[What the exercise asks]: I need all the entries repeated exactly as written.

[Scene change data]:
****************************************

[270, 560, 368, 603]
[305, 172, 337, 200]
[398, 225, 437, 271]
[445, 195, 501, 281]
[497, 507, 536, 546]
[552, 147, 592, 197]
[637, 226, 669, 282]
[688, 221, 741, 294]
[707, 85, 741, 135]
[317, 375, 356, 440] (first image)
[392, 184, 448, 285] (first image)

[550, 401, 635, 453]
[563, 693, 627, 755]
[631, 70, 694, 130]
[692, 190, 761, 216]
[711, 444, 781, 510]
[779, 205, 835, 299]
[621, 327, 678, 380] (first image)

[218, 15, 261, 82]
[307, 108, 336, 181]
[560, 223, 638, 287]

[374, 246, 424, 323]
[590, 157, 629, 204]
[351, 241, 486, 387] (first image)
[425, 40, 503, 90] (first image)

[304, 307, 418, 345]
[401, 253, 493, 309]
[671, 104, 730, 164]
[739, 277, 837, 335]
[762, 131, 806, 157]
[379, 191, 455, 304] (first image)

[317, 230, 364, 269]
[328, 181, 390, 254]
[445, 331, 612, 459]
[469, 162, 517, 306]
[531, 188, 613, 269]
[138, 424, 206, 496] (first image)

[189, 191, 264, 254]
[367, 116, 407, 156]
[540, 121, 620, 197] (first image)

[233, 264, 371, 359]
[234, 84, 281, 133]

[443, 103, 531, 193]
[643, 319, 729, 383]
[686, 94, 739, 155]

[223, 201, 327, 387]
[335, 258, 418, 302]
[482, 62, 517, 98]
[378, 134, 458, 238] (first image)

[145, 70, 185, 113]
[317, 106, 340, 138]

****************************************

[Solution for this exercise]:
[270, 560, 368, 603]
[305, 172, 337, 200]
[398, 225, 437, 271]
[445, 195, 501, 281]
[497, 507, 536, 546]
[552, 147, 592, 197]
[637, 226, 669, 282]
[688, 221, 741, 294]
[707, 85, 741, 135]
[317, 375, 356, 440] (first image)
[392, 184, 448, 285] (first image)

[550, 401, 635, 453]
[563, 693, 627, 755]
[631, 70, 694, 130]
[692, 190, 761, 216]
[711, 444, 781, 510]
[779, 205, 835, 299]
[621, 327, 678, 380] (first image)

[218, 15, 261, 82]
[307, 108, 336, 181]
[560, 223, 638, 287]

[374, 246, 424, 323]
[590, 157, 629, 204]
[351, 241, 486, 387] (first image)
[425, 40, 503, 90] (first image)

[304, 307, 418, 345]
[401, 253, 493, 309]
[671, 104, 730, 164]
[739, 277, 837, 335]
[762, 131, 806, 157]
[379, 191, 455, 304] (first image)

[317, 230, 364, 269]
[328, 181, 390, 254]
[445, 331, 612, 459]
[469, 162, 517, 306]
[531, 188, 613, 269]
[138, 424, 206, 496] (first image)

[189, 191, 264, 254]
[367, 116, 407, 156]
[540, 121, 620, 197] (first image)

[233, 264, 371, 359]
[234, 84, 281, 133]

[443, 103, 531, 193]
[643, 319, 729, 383]
[686, 94, 739, 155]

[223, 201, 327, 387]
[335, 258, 418, 302]
[482, 62, 517, 98]
[378, 134, 458, 238] (first image)

[145, 70, 185, 113]
[317, 106, 340, 138]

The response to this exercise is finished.